__WHAT IS EXPECTED__:
In the material below, replace "top-left" with "upper-left" and reproduce every line with no other changes. Leave the pictures out of your answer.

(Data entries)
────────────────

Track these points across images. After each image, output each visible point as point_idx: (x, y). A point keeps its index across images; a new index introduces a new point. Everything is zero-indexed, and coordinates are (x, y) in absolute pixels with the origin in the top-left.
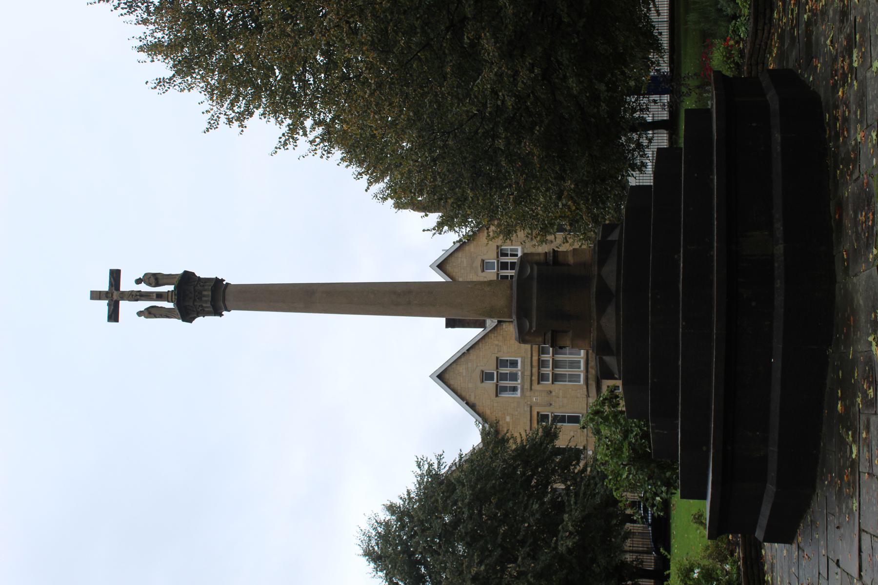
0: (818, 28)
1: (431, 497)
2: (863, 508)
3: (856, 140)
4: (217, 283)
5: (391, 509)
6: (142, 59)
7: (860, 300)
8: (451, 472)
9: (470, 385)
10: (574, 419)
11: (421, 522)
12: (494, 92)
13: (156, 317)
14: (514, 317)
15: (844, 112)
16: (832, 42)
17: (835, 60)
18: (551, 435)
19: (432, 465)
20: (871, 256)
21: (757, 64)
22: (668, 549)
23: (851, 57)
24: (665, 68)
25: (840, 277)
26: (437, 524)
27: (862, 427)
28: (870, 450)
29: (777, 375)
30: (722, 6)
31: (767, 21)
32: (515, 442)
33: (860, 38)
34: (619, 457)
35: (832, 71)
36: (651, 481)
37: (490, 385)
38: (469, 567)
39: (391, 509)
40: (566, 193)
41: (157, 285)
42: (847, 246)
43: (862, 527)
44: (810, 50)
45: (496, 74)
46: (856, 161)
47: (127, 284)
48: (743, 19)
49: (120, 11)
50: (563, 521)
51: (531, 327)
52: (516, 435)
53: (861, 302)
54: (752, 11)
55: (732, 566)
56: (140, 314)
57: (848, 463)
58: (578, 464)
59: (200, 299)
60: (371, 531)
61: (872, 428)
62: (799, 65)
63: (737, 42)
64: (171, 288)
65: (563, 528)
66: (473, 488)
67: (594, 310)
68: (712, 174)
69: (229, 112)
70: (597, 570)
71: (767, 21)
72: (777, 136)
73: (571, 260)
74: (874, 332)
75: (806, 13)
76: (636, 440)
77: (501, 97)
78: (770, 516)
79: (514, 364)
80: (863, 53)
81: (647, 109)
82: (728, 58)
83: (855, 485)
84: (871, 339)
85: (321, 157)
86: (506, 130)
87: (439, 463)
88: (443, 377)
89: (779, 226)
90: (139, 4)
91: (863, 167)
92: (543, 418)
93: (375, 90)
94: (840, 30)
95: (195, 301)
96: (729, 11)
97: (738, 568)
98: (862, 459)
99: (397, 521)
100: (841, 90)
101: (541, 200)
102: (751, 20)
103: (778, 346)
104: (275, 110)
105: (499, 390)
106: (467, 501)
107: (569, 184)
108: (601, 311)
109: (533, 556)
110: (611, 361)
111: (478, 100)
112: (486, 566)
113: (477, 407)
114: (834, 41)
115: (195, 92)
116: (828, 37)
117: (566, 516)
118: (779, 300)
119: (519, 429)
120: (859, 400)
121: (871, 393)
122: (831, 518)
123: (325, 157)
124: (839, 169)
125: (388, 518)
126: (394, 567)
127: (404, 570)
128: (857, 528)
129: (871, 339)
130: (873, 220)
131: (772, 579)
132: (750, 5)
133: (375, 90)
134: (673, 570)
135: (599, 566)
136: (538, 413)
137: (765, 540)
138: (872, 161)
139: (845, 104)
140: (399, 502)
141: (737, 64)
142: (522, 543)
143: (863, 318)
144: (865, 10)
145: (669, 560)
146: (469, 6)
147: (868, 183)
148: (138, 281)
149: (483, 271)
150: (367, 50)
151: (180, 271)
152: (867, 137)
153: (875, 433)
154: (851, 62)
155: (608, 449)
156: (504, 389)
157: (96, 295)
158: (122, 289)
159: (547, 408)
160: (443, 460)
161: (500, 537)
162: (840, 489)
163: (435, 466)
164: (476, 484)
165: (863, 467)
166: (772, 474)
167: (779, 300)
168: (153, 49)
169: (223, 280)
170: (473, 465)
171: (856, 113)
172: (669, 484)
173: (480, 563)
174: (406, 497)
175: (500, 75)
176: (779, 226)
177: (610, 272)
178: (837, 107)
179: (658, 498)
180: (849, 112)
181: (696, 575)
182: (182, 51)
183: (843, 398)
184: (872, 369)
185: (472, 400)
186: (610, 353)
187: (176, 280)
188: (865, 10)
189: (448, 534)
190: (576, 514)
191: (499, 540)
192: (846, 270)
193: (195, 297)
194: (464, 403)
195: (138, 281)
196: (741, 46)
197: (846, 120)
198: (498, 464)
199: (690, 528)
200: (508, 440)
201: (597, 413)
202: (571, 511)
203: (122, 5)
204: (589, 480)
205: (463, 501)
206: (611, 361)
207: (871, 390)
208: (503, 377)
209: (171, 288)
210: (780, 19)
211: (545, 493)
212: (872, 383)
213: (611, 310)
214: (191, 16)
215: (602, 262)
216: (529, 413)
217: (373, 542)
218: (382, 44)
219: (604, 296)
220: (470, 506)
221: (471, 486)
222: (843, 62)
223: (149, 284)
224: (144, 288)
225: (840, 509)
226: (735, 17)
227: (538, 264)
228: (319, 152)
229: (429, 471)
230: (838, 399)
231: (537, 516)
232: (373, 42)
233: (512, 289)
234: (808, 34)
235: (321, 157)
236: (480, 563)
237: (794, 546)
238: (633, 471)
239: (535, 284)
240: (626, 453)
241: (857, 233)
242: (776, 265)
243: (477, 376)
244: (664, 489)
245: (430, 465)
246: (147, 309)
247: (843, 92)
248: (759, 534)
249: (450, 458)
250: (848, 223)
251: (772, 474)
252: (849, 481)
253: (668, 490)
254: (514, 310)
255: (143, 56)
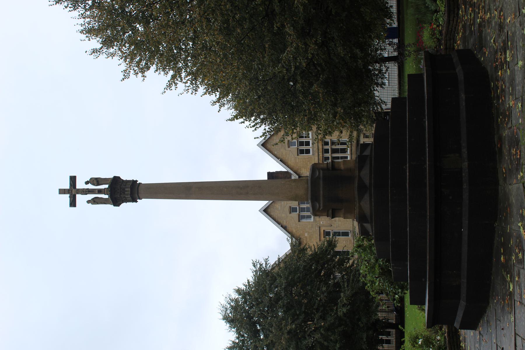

────────────────

__SOLUTION FOR THIS PROBLEM__:
Track these points across images. After each image, output each visible point as point_idx: (x, y). A point keeps its index across images; a new index introduces a new point. Everything is zero-indexed, and coordinates are (x, y) in absolute pixels with the origin in the upper-left.
0: (818, 28)
1: (431, 497)
2: (863, 508)
3: (856, 140)
4: (217, 283)
5: (391, 509)
6: (142, 59)
7: (860, 300)
8: (451, 472)
9: (470, 385)
10: (574, 419)
11: (421, 522)
12: (494, 92)
13: (156, 317)
14: (514, 317)
15: (844, 112)
16: (832, 42)
17: (835, 60)
18: (551, 435)
19: (432, 465)
20: (871, 256)
21: (757, 64)
22: (668, 549)
23: (851, 57)
24: (665, 68)
25: (840, 277)
26: (437, 524)
27: (862, 427)
28: (870, 450)
29: (777, 375)
30: (722, 6)
31: (767, 21)
32: (515, 442)
33: (860, 38)
34: (619, 457)
35: (832, 71)
36: (651, 481)
37: (490, 385)
38: (469, 567)
39: (391, 509)
40: (566, 193)
41: (157, 285)
42: (847, 246)
43: (862, 527)
44: (810, 50)
45: (496, 74)
46: (856, 161)
47: (127, 284)
48: (743, 19)
49: (120, 11)
50: (563, 521)
51: (531, 327)
52: (516, 435)
53: (861, 302)
54: (752, 11)
55: (732, 566)
56: (140, 314)
57: (848, 463)
58: (578, 464)
59: (200, 299)
60: (371, 531)
61: (872, 428)
62: (799, 65)
63: (737, 42)
64: (171, 288)
65: (563, 528)
66: (473, 488)
67: (594, 310)
68: (712, 174)
69: (229, 112)
70: (597, 570)
71: (767, 21)
72: (777, 136)
73: (571, 260)
74: (874, 332)
75: (806, 13)
76: (636, 440)
77: (501, 97)
78: (770, 516)
79: (514, 364)
80: (863, 53)
81: (647, 109)
82: (728, 58)
83: (855, 485)
84: (871, 339)
85: (321, 157)
86: (506, 130)
87: (439, 463)
88: (443, 377)
89: (779, 226)
90: (139, 4)
91: (863, 167)
92: (543, 418)
93: (375, 90)
94: (840, 30)
95: (195, 301)
96: (729, 11)
97: (738, 568)
98: (862, 459)
99: (397, 521)
100: (841, 90)
101: (541, 200)
102: (751, 20)
103: (778, 346)
104: (275, 110)
105: (499, 390)
106: (467, 501)
107: (569, 184)
108: (601, 311)
109: (533, 556)
110: (611, 361)
111: (478, 100)
112: (486, 566)
113: (477, 407)
114: (834, 41)
115: (195, 92)
116: (828, 37)
117: (566, 516)
118: (779, 300)
119: (519, 429)
120: (859, 400)
121: (871, 393)
122: (831, 518)
123: (325, 157)
124: (839, 169)
125: (388, 518)
126: (394, 567)
127: (404, 570)
128: (857, 528)
129: (871, 339)
130: (873, 220)
131: (772, 579)
132: (750, 5)
133: (375, 90)
134: (673, 570)
135: (599, 566)
136: (538, 413)
137: (765, 540)
138: (872, 161)
139: (845, 104)
140: (399, 502)
141: (737, 64)
142: (522, 543)
143: (863, 318)
144: (865, 10)
145: (669, 560)
146: (469, 6)
147: (868, 183)
148: (138, 281)
149: (483, 271)
150: (367, 50)
151: (180, 271)
152: (867, 137)
153: (875, 433)
154: (851, 62)
155: (608, 449)
156: (504, 389)
157: (96, 295)
158: (122, 289)
159: (547, 408)
160: (443, 460)
161: (500, 537)
162: (840, 489)
163: (435, 466)
164: (476, 484)
165: (863, 467)
166: (772, 474)
167: (779, 300)
168: (153, 49)
169: (223, 280)
170: (473, 465)
171: (856, 113)
172: (669, 484)
173: (480, 563)
174: (406, 497)
175: (500, 75)
176: (779, 226)
177: (610, 272)
178: (837, 107)
179: (658, 498)
180: (849, 112)
181: (696, 575)
182: (182, 51)
183: (843, 398)
184: (872, 369)
185: (472, 400)
186: (610, 353)
187: (176, 280)
188: (865, 10)
189: (448, 534)
190: (576, 514)
191: (499, 540)
192: (846, 270)
193: (195, 297)
194: (464, 403)
195: (138, 281)
196: (741, 46)
197: (846, 120)
198: (498, 464)
199: (690, 528)
200: (508, 440)
201: (597, 413)
202: (571, 511)
203: (122, 5)
204: (589, 480)
205: (463, 501)
206: (611, 361)
207: (871, 390)
208: (503, 377)
209: (171, 288)
210: (780, 19)
211: (545, 493)
212: (872, 383)
213: (611, 310)
214: (191, 16)
215: (602, 262)
216: (529, 413)
217: (373, 542)
218: (382, 44)
219: (604, 296)
220: (470, 506)
221: (471, 486)
222: (843, 62)
223: (149, 284)
224: (144, 288)
225: (840, 509)
226: (735, 17)
227: (538, 264)
228: (319, 152)
229: (429, 471)
230: (838, 399)
231: (537, 516)
232: (373, 42)
233: (512, 289)
234: (808, 34)
235: (321, 157)
236: (480, 563)
237: (794, 546)
238: (633, 471)
239: (535, 284)
240: (626, 453)
241: (857, 233)
242: (776, 265)
243: (477, 376)
244: (664, 489)
245: (430, 465)
246: (147, 309)
247: (843, 92)
248: (759, 534)
249: (450, 458)
250: (848, 223)
251: (772, 474)
252: (849, 481)
253: (668, 490)
254: (514, 310)
255: (143, 56)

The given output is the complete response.